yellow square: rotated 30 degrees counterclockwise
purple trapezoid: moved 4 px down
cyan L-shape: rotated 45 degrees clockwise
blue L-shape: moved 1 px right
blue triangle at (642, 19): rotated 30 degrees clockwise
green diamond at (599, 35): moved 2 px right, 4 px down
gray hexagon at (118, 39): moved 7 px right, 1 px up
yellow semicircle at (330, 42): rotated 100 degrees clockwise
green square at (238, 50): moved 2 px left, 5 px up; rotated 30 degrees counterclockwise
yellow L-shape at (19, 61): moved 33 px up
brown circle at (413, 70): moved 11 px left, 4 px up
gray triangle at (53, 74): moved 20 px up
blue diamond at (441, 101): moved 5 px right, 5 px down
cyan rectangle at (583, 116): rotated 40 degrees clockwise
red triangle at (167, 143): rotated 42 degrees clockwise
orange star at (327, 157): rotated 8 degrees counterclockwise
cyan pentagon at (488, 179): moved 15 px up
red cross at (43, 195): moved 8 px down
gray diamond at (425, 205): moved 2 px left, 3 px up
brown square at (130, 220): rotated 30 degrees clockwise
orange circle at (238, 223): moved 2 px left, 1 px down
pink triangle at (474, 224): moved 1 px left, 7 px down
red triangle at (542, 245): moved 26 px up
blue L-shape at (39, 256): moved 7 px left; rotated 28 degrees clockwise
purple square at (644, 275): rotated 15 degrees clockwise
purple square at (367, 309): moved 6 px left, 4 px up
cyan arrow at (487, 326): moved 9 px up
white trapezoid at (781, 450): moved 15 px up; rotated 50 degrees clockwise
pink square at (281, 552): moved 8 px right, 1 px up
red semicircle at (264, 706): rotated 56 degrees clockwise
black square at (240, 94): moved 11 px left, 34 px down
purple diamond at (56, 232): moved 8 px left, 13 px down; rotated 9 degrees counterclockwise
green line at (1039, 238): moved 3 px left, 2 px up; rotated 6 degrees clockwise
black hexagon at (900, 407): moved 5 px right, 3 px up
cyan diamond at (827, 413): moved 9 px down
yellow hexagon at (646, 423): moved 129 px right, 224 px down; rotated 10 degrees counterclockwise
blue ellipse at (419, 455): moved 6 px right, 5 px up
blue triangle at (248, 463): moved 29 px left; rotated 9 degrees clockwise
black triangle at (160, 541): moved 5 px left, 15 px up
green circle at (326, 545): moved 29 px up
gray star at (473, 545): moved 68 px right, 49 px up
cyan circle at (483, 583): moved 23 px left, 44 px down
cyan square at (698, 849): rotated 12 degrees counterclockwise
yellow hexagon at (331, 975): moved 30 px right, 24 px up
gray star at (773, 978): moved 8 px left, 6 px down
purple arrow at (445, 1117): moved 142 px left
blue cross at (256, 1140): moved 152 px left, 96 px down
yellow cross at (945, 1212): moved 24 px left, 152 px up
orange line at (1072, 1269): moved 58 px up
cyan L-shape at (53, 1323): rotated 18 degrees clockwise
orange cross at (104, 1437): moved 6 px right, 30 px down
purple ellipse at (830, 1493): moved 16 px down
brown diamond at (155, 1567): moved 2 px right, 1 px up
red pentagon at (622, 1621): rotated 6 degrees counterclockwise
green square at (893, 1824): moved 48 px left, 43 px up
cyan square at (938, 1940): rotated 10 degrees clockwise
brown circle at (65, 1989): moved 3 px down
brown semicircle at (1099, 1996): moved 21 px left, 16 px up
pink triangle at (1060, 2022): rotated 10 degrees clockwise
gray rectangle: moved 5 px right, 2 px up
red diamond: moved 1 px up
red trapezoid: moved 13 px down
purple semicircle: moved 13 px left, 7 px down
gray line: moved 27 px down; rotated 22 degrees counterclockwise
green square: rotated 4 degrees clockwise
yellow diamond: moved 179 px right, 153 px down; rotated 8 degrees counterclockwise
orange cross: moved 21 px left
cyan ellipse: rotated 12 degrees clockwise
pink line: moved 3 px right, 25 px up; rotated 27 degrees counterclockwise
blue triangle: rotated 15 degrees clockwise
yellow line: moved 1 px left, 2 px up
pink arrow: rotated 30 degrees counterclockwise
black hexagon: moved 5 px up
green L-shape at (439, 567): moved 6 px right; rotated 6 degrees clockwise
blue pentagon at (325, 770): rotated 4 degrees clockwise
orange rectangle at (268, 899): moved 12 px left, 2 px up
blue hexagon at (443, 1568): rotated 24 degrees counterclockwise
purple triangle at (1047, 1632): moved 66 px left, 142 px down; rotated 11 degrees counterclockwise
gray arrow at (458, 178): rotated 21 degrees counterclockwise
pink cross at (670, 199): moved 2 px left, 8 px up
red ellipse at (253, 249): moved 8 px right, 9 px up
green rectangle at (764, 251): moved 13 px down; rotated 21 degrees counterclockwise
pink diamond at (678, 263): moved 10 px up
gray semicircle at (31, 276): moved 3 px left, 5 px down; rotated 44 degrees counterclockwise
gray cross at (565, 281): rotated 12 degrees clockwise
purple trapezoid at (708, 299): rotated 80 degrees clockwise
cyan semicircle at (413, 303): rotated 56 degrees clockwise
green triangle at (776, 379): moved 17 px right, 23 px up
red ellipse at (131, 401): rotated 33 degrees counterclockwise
****************************************
In the listing above, locate the line containing "brown circle at (413, 70): moved" and the line containing "yellow hexagon at (646, 423): moved", then transcribe both and every line between them verbatim.

brown circle at (413, 70): moved 11 px left, 4 px up
gray triangle at (53, 74): moved 20 px up
blue diamond at (441, 101): moved 5 px right, 5 px down
cyan rectangle at (583, 116): rotated 40 degrees clockwise
red triangle at (167, 143): rotated 42 degrees clockwise
orange star at (327, 157): rotated 8 degrees counterclockwise
cyan pentagon at (488, 179): moved 15 px up
red cross at (43, 195): moved 8 px down
gray diamond at (425, 205): moved 2 px left, 3 px up
brown square at (130, 220): rotated 30 degrees clockwise
orange circle at (238, 223): moved 2 px left, 1 px down
pink triangle at (474, 224): moved 1 px left, 7 px down
red triangle at (542, 245): moved 26 px up
blue L-shape at (39, 256): moved 7 px left; rotated 28 degrees clockwise
purple square at (644, 275): rotated 15 degrees clockwise
purple square at (367, 309): moved 6 px left, 4 px up
cyan arrow at (487, 326): moved 9 px up
white trapezoid at (781, 450): moved 15 px up; rotated 50 degrees clockwise
pink square at (281, 552): moved 8 px right, 1 px up
red semicircle at (264, 706): rotated 56 degrees clockwise
black square at (240, 94): moved 11 px left, 34 px down
purple diamond at (56, 232): moved 8 px left, 13 px down; rotated 9 degrees counterclockwise
green line at (1039, 238): moved 3 px left, 2 px up; rotated 6 degrees clockwise
black hexagon at (900, 407): moved 5 px right, 3 px up
cyan diamond at (827, 413): moved 9 px down
yellow hexagon at (646, 423): moved 129 px right, 224 px down; rotated 10 degrees counterclockwise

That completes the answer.